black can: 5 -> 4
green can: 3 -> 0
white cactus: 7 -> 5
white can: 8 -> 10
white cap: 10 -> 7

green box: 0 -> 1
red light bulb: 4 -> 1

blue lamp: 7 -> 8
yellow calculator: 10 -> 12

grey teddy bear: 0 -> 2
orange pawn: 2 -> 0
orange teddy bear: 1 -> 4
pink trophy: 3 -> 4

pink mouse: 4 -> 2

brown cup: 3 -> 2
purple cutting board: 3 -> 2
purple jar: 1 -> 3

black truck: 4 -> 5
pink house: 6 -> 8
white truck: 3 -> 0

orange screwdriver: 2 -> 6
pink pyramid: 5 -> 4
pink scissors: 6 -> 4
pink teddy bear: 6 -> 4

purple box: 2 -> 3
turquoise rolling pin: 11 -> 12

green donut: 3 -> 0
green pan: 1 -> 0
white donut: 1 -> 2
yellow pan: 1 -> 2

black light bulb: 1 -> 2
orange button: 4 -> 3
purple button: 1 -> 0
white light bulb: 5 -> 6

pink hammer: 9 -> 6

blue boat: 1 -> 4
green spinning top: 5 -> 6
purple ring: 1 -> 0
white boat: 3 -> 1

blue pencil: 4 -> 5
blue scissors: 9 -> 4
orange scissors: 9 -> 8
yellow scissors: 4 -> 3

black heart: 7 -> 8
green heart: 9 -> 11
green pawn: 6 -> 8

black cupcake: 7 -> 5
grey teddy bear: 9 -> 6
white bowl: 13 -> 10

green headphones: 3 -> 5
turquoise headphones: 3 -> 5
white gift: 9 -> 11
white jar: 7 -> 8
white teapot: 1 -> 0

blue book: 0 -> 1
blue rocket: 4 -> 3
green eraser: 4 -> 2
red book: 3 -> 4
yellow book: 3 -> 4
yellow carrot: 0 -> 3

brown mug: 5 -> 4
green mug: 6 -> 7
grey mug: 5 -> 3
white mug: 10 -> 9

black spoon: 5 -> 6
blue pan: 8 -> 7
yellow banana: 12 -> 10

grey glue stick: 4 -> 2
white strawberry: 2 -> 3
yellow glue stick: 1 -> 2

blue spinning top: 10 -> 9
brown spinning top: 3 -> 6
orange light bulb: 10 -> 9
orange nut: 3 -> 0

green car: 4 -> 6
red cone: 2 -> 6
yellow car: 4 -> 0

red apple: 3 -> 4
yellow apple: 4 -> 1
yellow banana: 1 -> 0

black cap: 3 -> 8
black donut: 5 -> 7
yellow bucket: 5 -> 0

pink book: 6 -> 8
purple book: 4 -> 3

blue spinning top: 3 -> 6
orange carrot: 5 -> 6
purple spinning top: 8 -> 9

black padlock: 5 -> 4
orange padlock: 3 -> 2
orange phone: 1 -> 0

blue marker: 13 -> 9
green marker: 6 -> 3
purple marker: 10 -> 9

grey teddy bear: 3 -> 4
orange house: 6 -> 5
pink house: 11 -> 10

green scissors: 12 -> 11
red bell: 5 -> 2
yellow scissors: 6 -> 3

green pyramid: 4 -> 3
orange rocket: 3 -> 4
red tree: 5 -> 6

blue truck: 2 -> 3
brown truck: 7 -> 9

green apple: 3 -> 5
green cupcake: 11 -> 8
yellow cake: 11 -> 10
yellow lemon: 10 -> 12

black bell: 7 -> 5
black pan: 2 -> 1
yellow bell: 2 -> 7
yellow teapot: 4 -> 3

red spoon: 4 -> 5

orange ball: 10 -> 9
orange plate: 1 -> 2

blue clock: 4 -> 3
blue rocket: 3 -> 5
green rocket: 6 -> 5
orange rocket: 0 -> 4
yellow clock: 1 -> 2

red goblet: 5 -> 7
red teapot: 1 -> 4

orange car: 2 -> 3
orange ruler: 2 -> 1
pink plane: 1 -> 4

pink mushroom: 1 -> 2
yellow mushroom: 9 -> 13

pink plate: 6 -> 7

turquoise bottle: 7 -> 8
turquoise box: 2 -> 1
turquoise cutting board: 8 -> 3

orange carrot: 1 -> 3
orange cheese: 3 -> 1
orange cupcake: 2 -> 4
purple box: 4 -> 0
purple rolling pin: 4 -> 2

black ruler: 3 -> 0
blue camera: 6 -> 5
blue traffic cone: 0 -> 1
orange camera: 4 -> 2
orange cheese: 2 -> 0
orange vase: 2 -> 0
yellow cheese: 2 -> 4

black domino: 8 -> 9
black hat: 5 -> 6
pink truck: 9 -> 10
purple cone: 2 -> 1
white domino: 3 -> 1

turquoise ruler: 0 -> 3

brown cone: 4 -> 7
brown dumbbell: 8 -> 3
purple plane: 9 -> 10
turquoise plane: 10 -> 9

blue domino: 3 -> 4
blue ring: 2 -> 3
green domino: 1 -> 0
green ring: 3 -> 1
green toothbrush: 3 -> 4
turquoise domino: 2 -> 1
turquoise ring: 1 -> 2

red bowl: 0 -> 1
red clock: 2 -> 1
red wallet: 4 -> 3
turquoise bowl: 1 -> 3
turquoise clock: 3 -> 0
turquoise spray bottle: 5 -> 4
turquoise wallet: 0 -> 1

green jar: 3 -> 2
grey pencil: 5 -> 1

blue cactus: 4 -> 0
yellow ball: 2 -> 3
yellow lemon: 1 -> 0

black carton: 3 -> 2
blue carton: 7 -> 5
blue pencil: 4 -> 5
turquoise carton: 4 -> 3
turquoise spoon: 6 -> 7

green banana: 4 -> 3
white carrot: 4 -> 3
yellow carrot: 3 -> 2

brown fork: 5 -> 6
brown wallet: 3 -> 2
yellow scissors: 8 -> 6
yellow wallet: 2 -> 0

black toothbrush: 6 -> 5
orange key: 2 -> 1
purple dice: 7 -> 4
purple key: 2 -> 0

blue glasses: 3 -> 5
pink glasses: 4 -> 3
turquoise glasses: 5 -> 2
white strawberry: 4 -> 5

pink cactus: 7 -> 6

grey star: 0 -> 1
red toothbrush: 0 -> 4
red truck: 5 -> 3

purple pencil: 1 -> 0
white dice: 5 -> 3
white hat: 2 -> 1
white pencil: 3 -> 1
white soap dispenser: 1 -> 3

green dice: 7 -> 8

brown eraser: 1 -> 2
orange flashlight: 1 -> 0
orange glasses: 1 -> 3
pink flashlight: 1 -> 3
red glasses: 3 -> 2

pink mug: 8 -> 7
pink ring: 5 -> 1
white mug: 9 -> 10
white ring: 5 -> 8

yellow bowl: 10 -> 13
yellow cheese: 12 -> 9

— WORK TO BE COMPLETED —
Copy out the material word for word and line for line.

— SOLVED PROBLEM —
black can: 5 -> 4
green can: 3 -> 0
white cactus: 7 -> 5
white can: 8 -> 10
white cap: 10 -> 7

green box: 0 -> 1
red light bulb: 4 -> 1

blue lamp: 7 -> 8
yellow calculator: 10 -> 12

grey teddy bear: 0 -> 2
orange pawn: 2 -> 0
orange teddy bear: 1 -> 4
pink trophy: 3 -> 4

pink mouse: 4 -> 2

brown cup: 3 -> 2
purple cutting board: 3 -> 2
purple jar: 1 -> 3

black truck: 4 -> 5
pink house: 6 -> 8
white truck: 3 -> 0

orange screwdriver: 2 -> 6
pink pyramid: 5 -> 4
pink scissors: 6 -> 4
pink teddy bear: 6 -> 4

purple box: 2 -> 3
turquoise rolling pin: 11 -> 12

green donut: 3 -> 0
green pan: 1 -> 0
white donut: 1 -> 2
yellow pan: 1 -> 2

black light bulb: 1 -> 2
orange button: 4 -> 3
purple button: 1 -> 0
white light bulb: 5 -> 6

pink hammer: 9 -> 6

blue boat: 1 -> 4
green spinning top: 5 -> 6
purple ring: 1 -> 0
white boat: 3 -> 1

blue pencil: 4 -> 5
blue scissors: 9 -> 4
orange scissors: 9 -> 8
yellow scissors: 4 -> 3

black heart: 7 -> 8
green heart: 9 -> 11
green pawn: 6 -> 8

black cupcake: 7 -> 5
grey teddy bear: 9 -> 6
white bowl: 13 -> 10

green headphones: 3 -> 5
turquoise headphones: 3 -> 5
white gift: 9 -> 11
white jar: 7 -> 8
white teapot: 1 -> 0

blue book: 0 -> 1
blue rocket: 4 -> 3
green eraser: 4 -> 2
red book: 3 -> 4
yellow book: 3 -> 4
yellow carrot: 0 -> 3

brown mug: 5 -> 4
green mug: 6 -> 7
grey mug: 5 -> 3
white mug: 10 -> 9

black spoon: 5 -> 6
blue pan: 8 -> 7
yellow banana: 12 -> 10

grey glue stick: 4 -> 2
white strawberry: 2 -> 3
yellow glue stick: 1 -> 2

blue spinning top: 10 -> 9
brown spinning top: 3 -> 6
orange light bulb: 10 -> 9
orange nut: 3 -> 0

green car: 4 -> 6
red cone: 2 -> 6
yellow car: 4 -> 0

red apple: 3 -> 4
yellow apple: 4 -> 1
yellow banana: 1 -> 0

black cap: 3 -> 8
black donut: 5 -> 7
yellow bucket: 5 -> 0

pink book: 6 -> 8
purple book: 4 -> 3

blue spinning top: 3 -> 6
orange carrot: 5 -> 6
purple spinning top: 8 -> 9

black padlock: 5 -> 4
orange padlock: 3 -> 2
orange phone: 1 -> 0

blue marker: 13 -> 9
green marker: 6 -> 3
purple marker: 10 -> 9

grey teddy bear: 3 -> 4
orange house: 6 -> 5
pink house: 11 -> 10

green scissors: 12 -> 11
red bell: 5 -> 2
yellow scissors: 6 -> 3

green pyramid: 4 -> 3
orange rocket: 3 -> 4
red tree: 5 -> 6

blue truck: 2 -> 3
brown truck: 7 -> 9

green apple: 3 -> 5
green cupcake: 11 -> 8
yellow cake: 11 -> 10
yellow lemon: 10 -> 12

black bell: 7 -> 5
black pan: 2 -> 1
yellow bell: 2 -> 7
yellow teapot: 4 -> 3

red spoon: 4 -> 5

orange ball: 10 -> 9
orange plate: 1 -> 2

blue clock: 4 -> 3
blue rocket: 3 -> 5
green rocket: 6 -> 5
orange rocket: 0 -> 4
yellow clock: 1 -> 2

red goblet: 5 -> 7
red teapot: 1 -> 4

orange car: 2 -> 3
orange ruler: 2 -> 1
pink plane: 1 -> 4

pink mushroom: 1 -> 2
yellow mushroom: 9 -> 13

pink plate: 6 -> 7

turquoise bottle: 7 -> 8
turquoise box: 2 -> 1
turquoise cutting board: 8 -> 3

orange carrot: 1 -> 3
orange cheese: 3 -> 1
orange cupcake: 2 -> 4
purple box: 4 -> 0
purple rolling pin: 4 -> 2

black ruler: 3 -> 0
blue camera: 6 -> 5
blue traffic cone: 0 -> 1
orange camera: 4 -> 2
orange cheese: 2 -> 0
orange vase: 2 -> 0
yellow cheese: 2 -> 4

black domino: 8 -> 9
black hat: 5 -> 6
pink truck: 9 -> 10
purple cone: 2 -> 1
white domino: 3 -> 1

turquoise ruler: 0 -> 3

brown cone: 4 -> 7
brown dumbbell: 8 -> 3
purple plane: 9 -> 10
turquoise plane: 10 -> 9

blue domino: 3 -> 4
blue ring: 2 -> 3
green domino: 1 -> 0
green ring: 3 -> 1
green toothbrush: 3 -> 4
turquoise domino: 2 -> 1
turquoise ring: 1 -> 2

red bowl: 0 -> 1
red clock: 2 -> 1
red wallet: 4 -> 3
turquoise bowl: 1 -> 3
turquoise clock: 3 -> 0
turquoise spray bottle: 5 -> 4
turquoise wallet: 0 -> 1

green jar: 3 -> 2
grey pencil: 5 -> 1

blue cactus: 4 -> 0
yellow ball: 2 -> 3
yellow lemon: 1 -> 0

black carton: 3 -> 2
blue carton: 7 -> 5
blue pencil: 4 -> 5
turquoise carton: 4 -> 3
turquoise spoon: 6 -> 7

green banana: 4 -> 3
white carrot: 4 -> 3
yellow carrot: 3 -> 2

brown fork: 5 -> 6
brown wallet: 3 -> 2
yellow scissors: 8 -> 6
yellow wallet: 2 -> 0

black toothbrush: 6 -> 5
orange key: 2 -> 1
purple dice: 7 -> 4
purple key: 2 -> 0

blue glasses: 3 -> 5
pink glasses: 4 -> 3
turquoise glasses: 5 -> 2
white strawberry: 4 -> 5

pink cactus: 7 -> 6

grey star: 0 -> 1
red toothbrush: 0 -> 4
red truck: 5 -> 3

purple pencil: 1 -> 0
white dice: 5 -> 3
white hat: 2 -> 1
white pencil: 3 -> 1
white soap dispenser: 1 -> 3

green dice: 7 -> 8

brown eraser: 1 -> 2
orange flashlight: 1 -> 0
orange glasses: 1 -> 3
pink flashlight: 1 -> 3
red glasses: 3 -> 2

pink mug: 8 -> 7
pink ring: 5 -> 1
white mug: 9 -> 10
white ring: 5 -> 8

yellow bowl: 10 -> 13
yellow cheese: 12 -> 9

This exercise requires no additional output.